Find "Q2: NMOS SI2302" in the records that follow; print that line and each subsequent line through the last one, verbatim and with nothing added.

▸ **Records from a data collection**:
▼

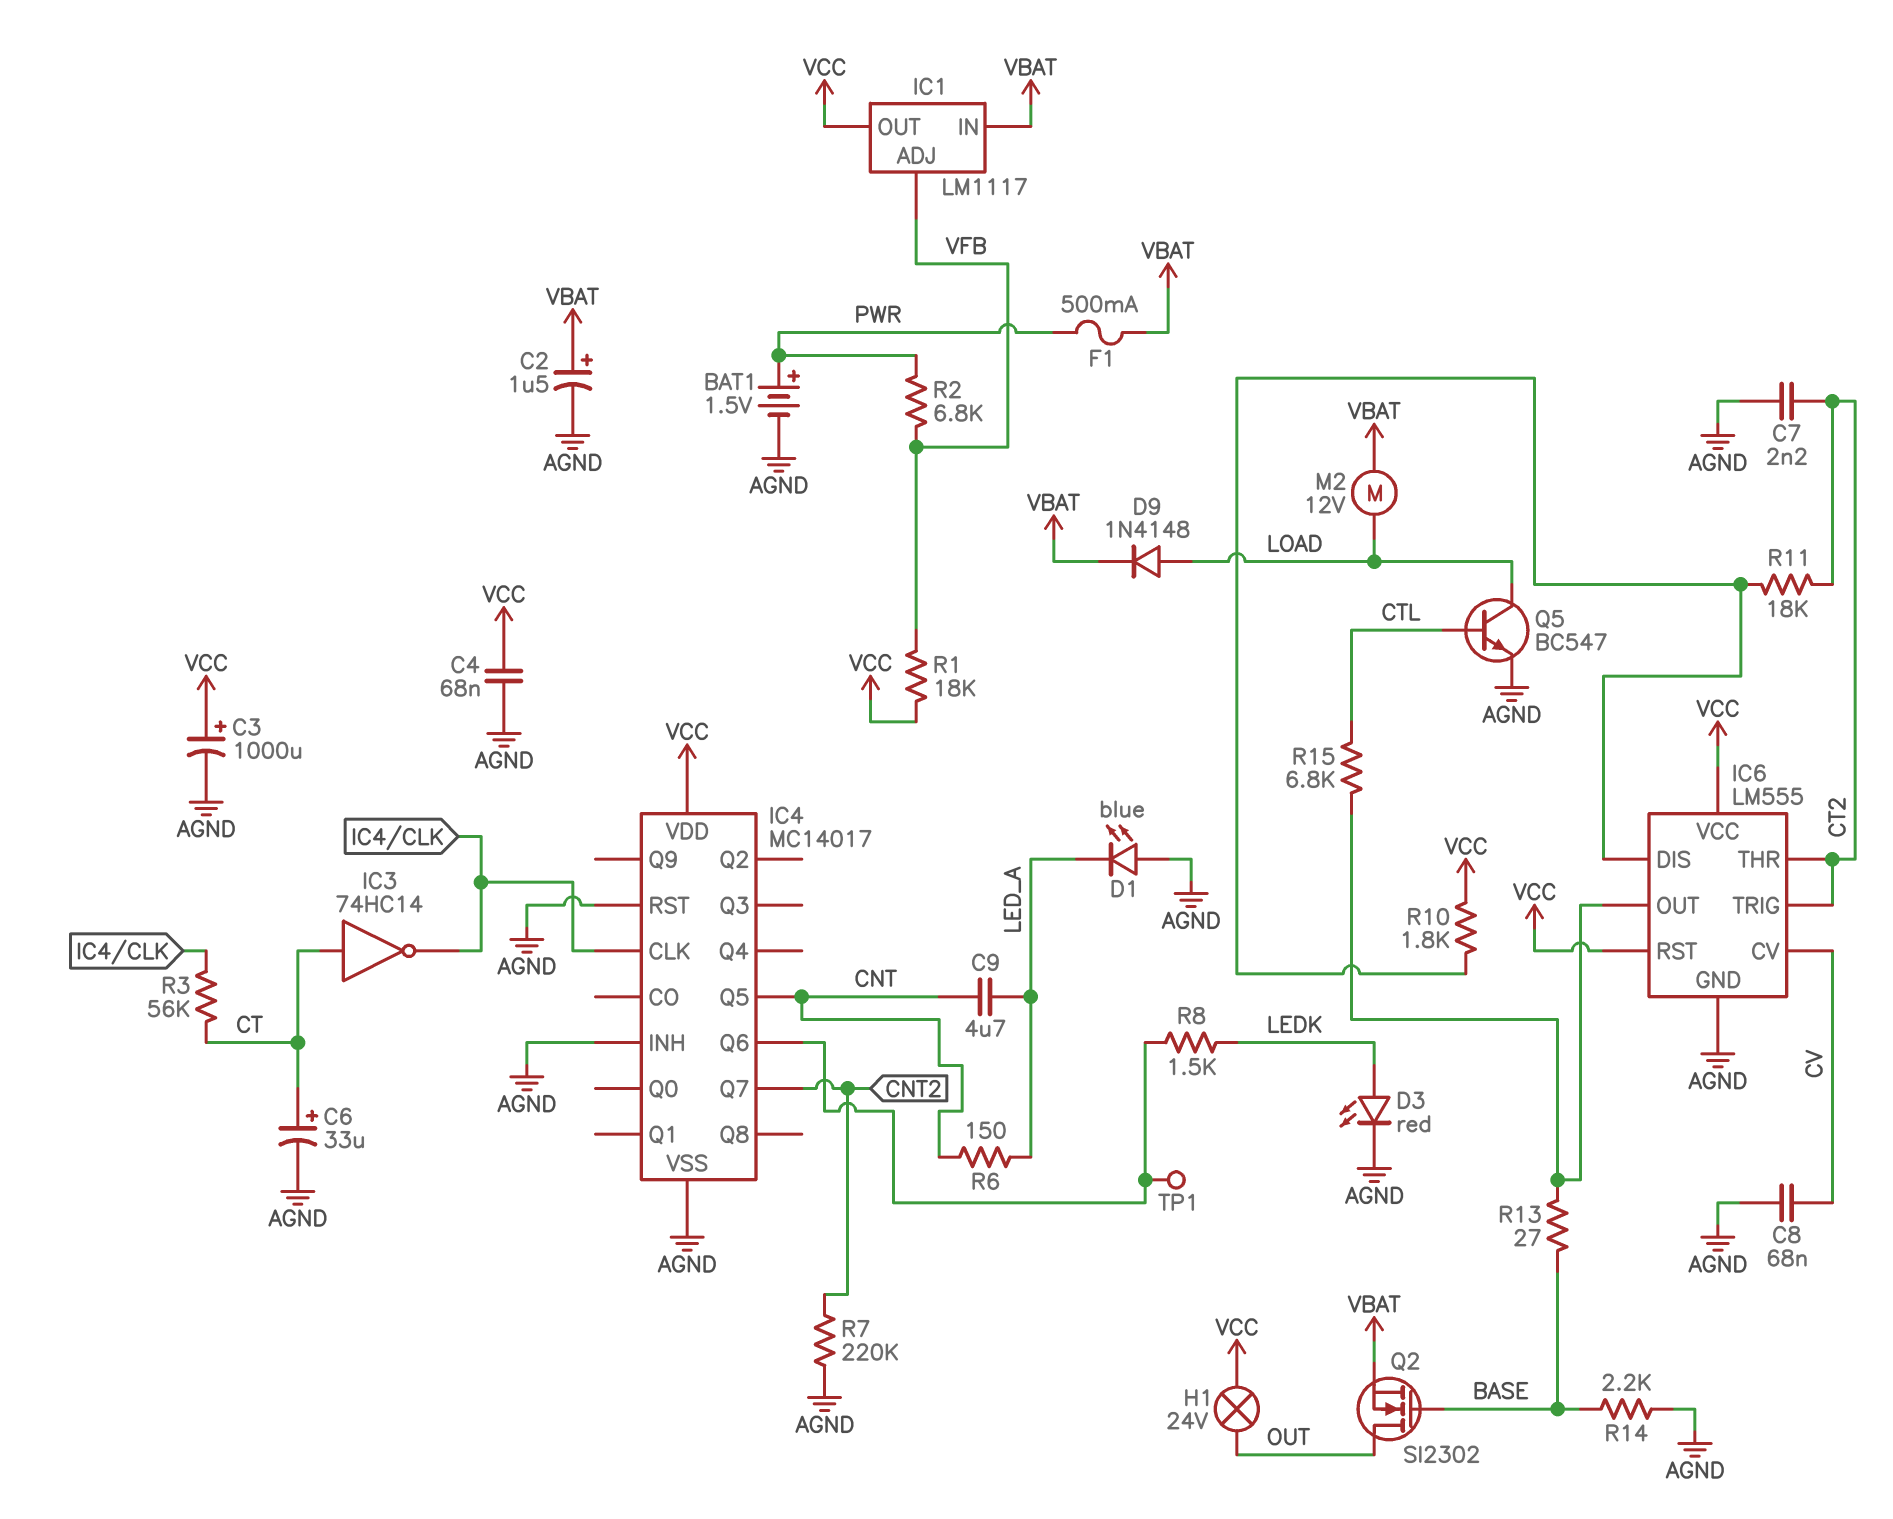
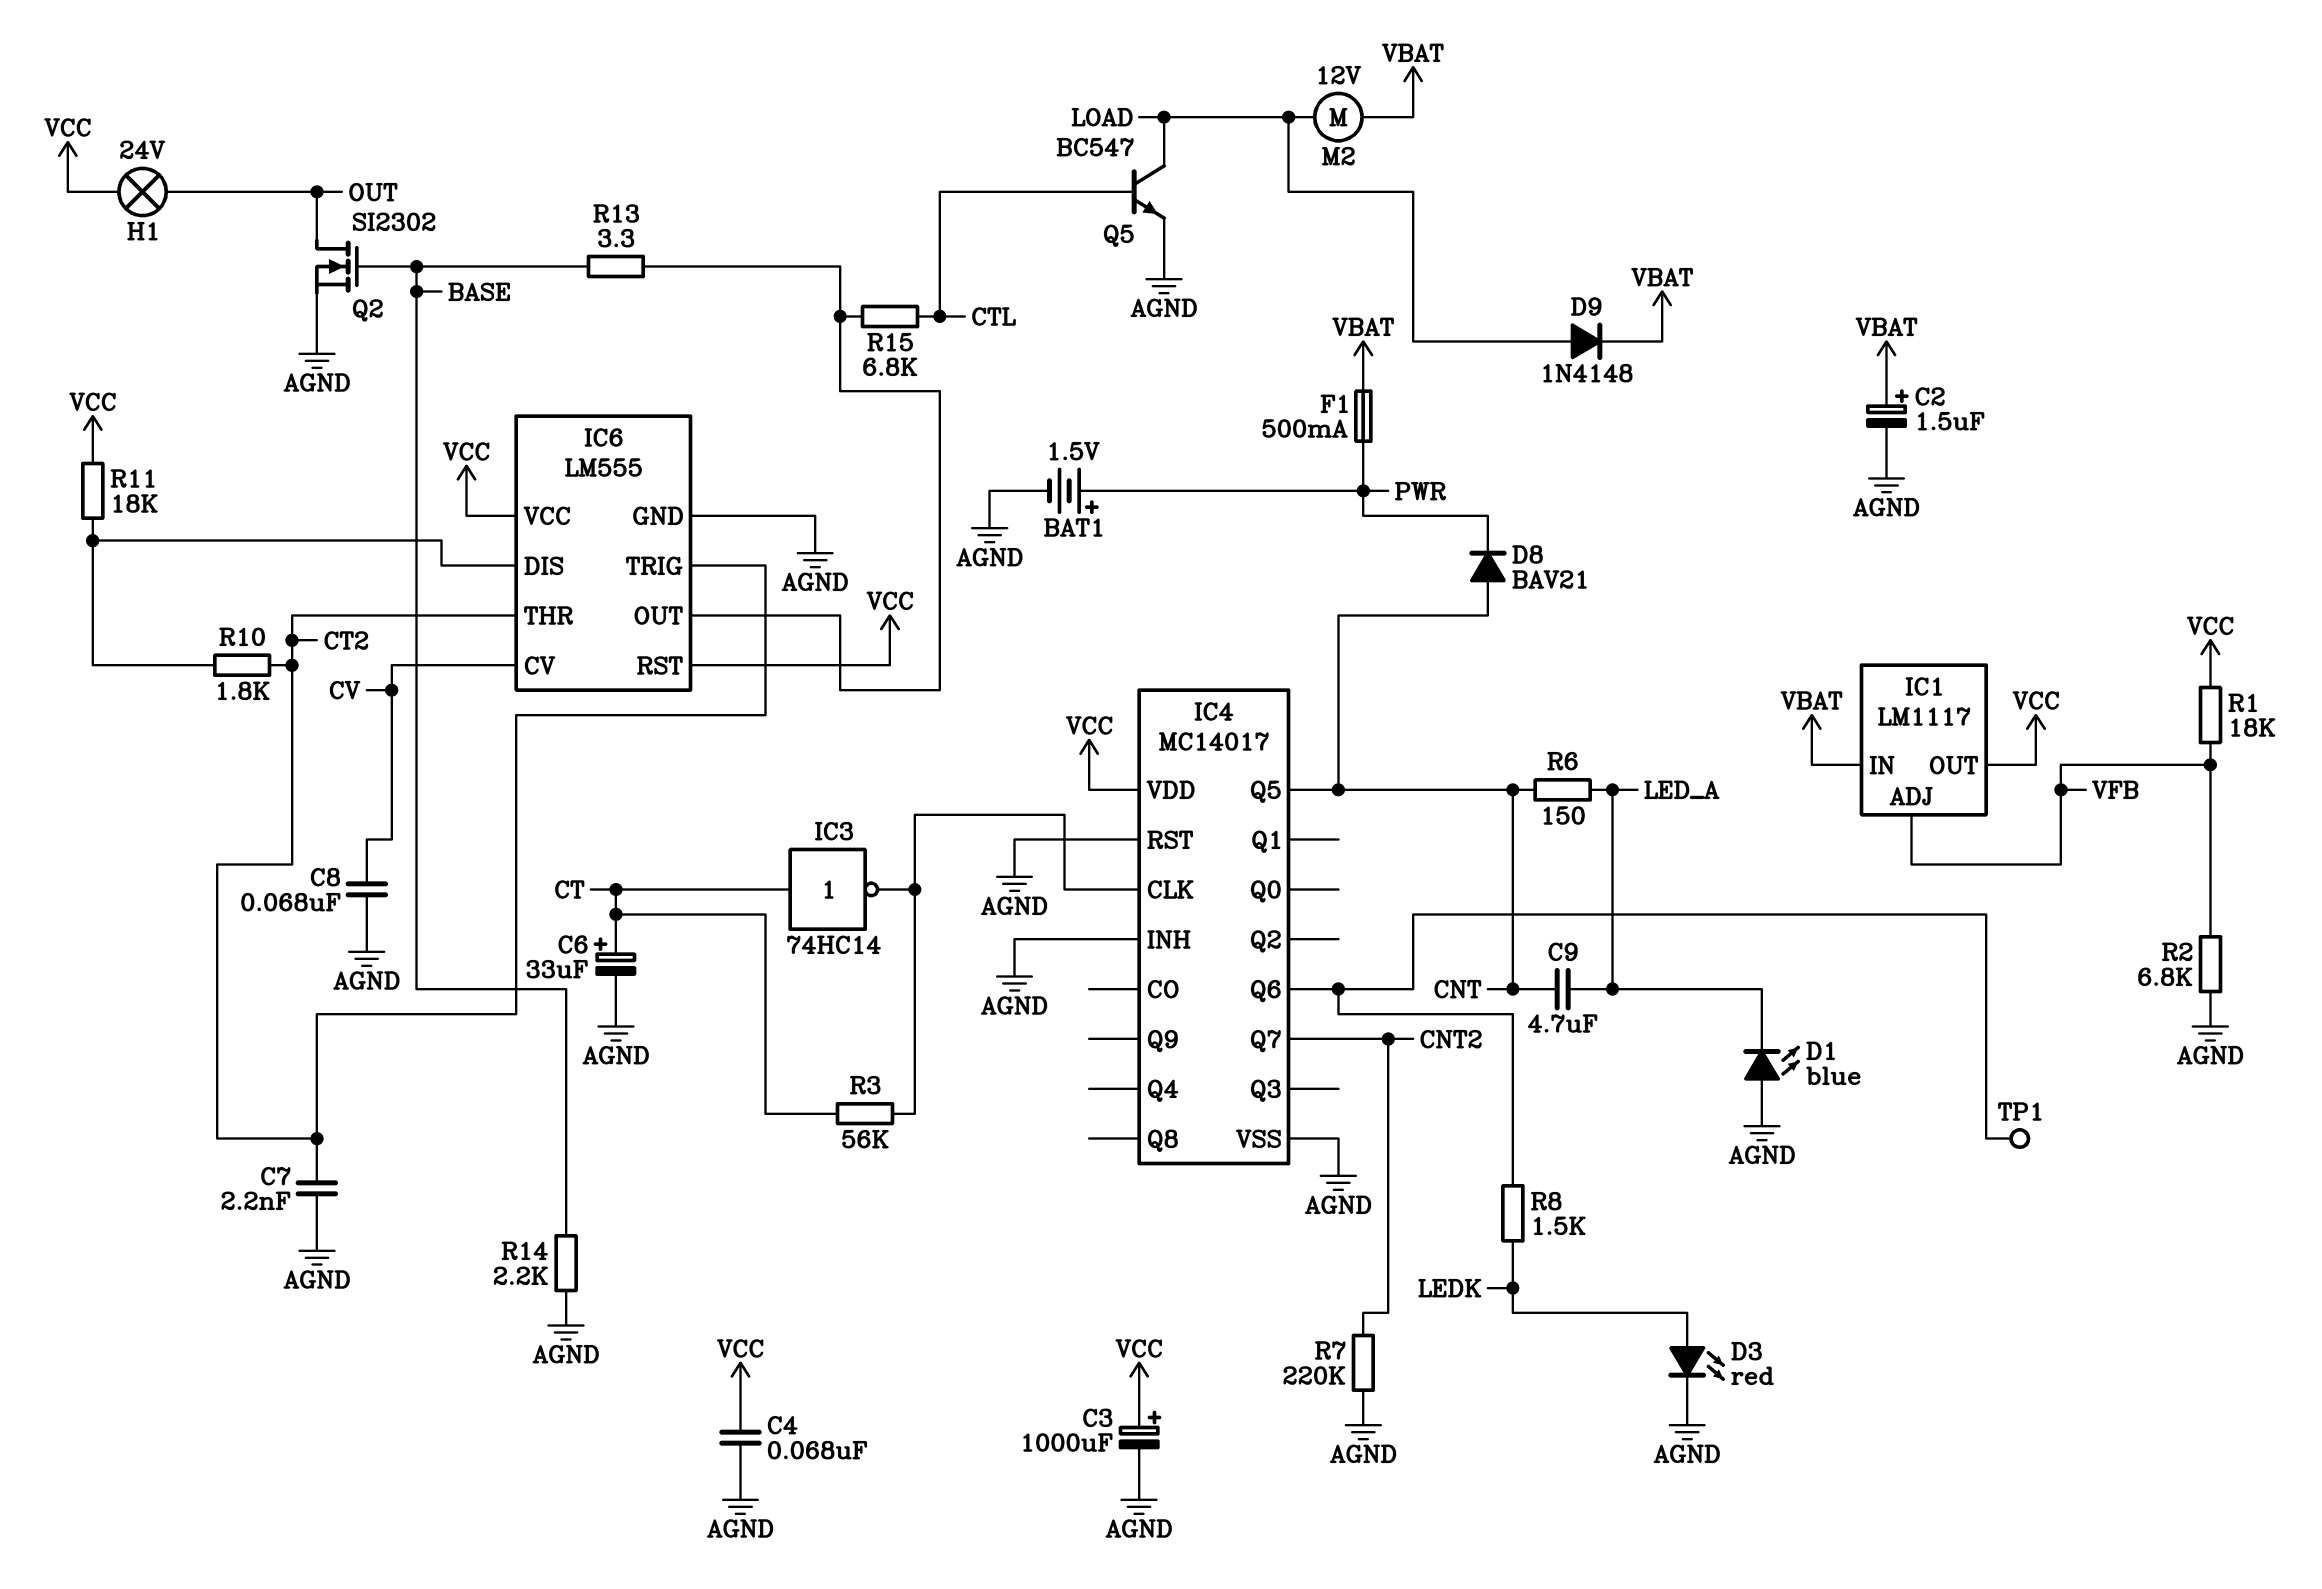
D8: none -> diode BAV21 (A CNT, K PWR)
Q2: NMOS SI2302 (G BASE, D OUT, S VBAT) -> NMOS SI2302 (G BASE, D OUT, S AGND)
R2: 6.8k (PWR, VFB) -> 6.8k (AGND, VFB)
R10: 1.8k (IC6/DIS, VCC) -> 1.8k (CT2, IC6/DIS)
R11: 18k (CT2, IC6/DIS) -> 18k (IC6/DIS, VCC)
R13: 27 (BASE, IC6/OUT) -> 3.3 (BASE, IC6/OUT)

▲

▸ **Exercise response**:
Q2: NMOS SI2302 (G BASE, D OUT, S VBAT) -> NMOS SI2302 (G BASE, D OUT, S AGND)
R2: 6.8k (PWR, VFB) -> 6.8k (AGND, VFB)
R10: 1.8k (IC6/DIS, VCC) -> 1.8k (CT2, IC6/DIS)
R11: 18k (CT2, IC6/DIS) -> 18k (IC6/DIS, VCC)
R13: 27 (BASE, IC6/OUT) -> 3.3 (BASE, IC6/OUT)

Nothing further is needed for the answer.